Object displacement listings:
****

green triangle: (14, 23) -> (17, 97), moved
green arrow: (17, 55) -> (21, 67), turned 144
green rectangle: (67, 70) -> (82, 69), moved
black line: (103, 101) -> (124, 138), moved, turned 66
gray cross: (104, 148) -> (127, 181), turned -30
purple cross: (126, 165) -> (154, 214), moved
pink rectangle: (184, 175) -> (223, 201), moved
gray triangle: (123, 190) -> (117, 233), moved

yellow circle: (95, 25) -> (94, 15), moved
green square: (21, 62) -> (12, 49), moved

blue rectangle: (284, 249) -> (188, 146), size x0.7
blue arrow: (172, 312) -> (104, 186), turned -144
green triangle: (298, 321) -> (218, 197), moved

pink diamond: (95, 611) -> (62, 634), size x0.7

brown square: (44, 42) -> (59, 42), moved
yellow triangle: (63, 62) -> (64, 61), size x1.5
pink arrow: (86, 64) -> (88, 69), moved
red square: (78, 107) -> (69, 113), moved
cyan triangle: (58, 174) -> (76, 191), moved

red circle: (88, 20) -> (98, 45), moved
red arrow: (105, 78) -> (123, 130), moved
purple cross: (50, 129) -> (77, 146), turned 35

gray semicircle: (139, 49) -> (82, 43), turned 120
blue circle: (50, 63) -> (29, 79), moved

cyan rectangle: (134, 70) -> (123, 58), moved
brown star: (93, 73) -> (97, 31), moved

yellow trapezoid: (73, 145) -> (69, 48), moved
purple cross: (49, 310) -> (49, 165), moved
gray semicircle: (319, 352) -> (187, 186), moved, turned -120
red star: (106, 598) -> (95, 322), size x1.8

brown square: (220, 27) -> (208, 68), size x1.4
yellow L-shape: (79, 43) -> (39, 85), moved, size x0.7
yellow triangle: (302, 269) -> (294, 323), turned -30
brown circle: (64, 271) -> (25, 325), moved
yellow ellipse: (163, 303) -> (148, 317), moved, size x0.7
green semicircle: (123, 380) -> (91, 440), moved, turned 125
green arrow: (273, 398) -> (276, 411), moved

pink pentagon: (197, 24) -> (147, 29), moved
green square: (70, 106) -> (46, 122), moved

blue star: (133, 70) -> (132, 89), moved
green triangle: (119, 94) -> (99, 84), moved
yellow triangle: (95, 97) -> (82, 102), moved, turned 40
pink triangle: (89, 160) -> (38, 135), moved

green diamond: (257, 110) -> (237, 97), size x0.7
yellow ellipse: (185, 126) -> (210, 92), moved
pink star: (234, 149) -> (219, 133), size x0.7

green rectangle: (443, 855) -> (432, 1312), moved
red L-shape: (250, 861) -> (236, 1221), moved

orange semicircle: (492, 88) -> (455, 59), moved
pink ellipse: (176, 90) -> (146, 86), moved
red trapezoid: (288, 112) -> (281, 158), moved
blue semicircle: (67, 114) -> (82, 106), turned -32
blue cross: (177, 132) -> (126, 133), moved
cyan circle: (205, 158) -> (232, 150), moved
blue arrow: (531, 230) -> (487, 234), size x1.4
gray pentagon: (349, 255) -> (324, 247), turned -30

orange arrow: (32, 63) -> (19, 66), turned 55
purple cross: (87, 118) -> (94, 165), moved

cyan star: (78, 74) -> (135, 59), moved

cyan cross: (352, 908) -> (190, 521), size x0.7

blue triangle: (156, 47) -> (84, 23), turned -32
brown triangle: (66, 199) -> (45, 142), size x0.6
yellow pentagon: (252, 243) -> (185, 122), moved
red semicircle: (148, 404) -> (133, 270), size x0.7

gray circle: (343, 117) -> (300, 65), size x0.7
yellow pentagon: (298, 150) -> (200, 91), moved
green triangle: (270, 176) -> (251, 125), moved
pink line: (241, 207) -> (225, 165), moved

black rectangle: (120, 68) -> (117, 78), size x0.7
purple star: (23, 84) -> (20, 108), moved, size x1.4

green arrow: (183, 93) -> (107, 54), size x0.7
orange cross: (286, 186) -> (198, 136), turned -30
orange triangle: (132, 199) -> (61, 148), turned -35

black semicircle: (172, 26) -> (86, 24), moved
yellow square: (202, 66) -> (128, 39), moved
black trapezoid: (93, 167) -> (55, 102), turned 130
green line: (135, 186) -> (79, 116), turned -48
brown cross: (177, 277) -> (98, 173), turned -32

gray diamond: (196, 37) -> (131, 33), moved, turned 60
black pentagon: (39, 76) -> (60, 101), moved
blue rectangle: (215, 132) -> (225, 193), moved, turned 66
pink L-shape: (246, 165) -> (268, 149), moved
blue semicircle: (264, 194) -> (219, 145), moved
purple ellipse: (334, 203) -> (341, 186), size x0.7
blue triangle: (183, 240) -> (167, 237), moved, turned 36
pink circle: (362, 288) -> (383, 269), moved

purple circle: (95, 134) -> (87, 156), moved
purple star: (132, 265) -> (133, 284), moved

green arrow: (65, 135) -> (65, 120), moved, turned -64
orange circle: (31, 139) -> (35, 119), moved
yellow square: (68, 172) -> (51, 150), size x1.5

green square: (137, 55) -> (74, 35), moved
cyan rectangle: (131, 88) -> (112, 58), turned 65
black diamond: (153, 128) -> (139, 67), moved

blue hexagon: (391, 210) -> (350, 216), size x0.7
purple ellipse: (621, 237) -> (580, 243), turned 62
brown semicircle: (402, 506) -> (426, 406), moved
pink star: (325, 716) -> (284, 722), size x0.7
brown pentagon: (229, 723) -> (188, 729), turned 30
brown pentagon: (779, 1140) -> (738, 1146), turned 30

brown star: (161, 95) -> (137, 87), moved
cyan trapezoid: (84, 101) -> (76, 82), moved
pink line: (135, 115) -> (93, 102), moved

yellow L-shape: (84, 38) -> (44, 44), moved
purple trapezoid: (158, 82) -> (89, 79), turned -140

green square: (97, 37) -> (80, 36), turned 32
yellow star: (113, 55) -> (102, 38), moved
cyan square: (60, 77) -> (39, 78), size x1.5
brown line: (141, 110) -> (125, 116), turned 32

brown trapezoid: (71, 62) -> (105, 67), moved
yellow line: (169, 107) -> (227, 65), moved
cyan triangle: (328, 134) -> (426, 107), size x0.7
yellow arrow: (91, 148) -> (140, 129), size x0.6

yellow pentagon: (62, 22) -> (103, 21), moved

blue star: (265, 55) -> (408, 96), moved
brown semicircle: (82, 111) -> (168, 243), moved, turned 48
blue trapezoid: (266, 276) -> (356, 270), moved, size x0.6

****

§ **Your objective**: Give back the records above exactly, limited to the lines between the one holding "red L-shape: (250, 861) -> (236, 1221), moved" and the one holding "gray pentagon: (349, 255)", inclusive.

§ **Answer box**:
red L-shape: (250, 861) -> (236, 1221), moved

orange semicircle: (492, 88) -> (455, 59), moved
pink ellipse: (176, 90) -> (146, 86), moved
red trapezoid: (288, 112) -> (281, 158), moved
blue semicircle: (67, 114) -> (82, 106), turned -32
blue cross: (177, 132) -> (126, 133), moved
cyan circle: (205, 158) -> (232, 150), moved
blue arrow: (531, 230) -> (487, 234), size x1.4
gray pentagon: (349, 255) -> (324, 247), turned -30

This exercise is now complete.